# [Material provided]

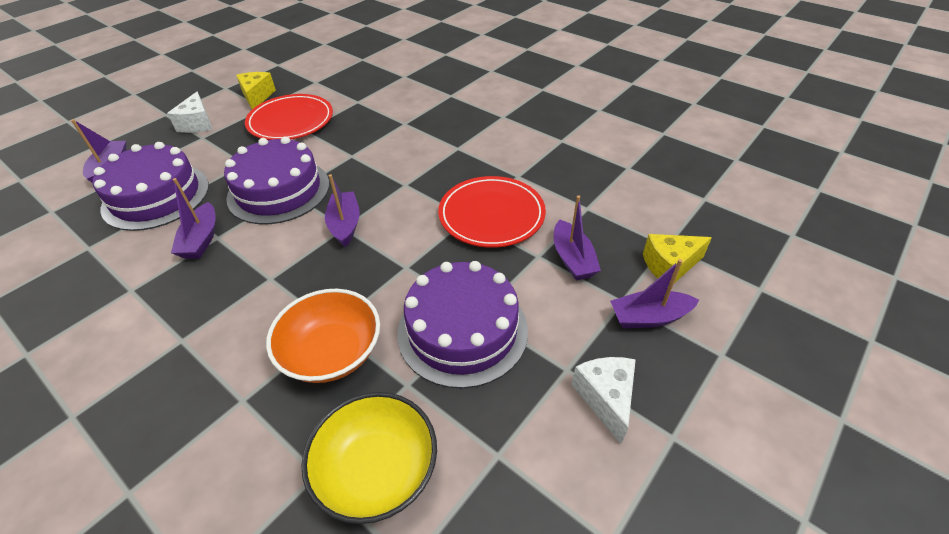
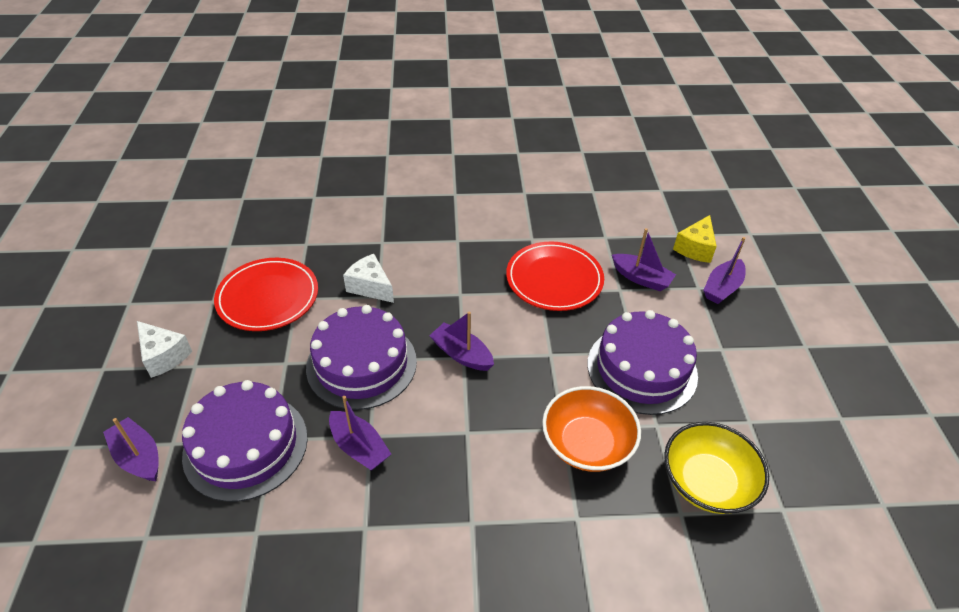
camera: 45 degrees left, 0 degrees up
(257, 97) = (187, 293): yellow cheese -> none
(606, 398) = (757, 350): white cheese -> white cheese (370, 287)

# [Aim of the exercise]
All of the lines above should be retyped precisely, apart from the pictures.

# [Response to this task]
camera: 45 degrees left, 0 degrees up
(257, 97) = (187, 293): yellow cheese -> none
(606, 398) = (757, 350): white cheese -> white cheese (370, 287)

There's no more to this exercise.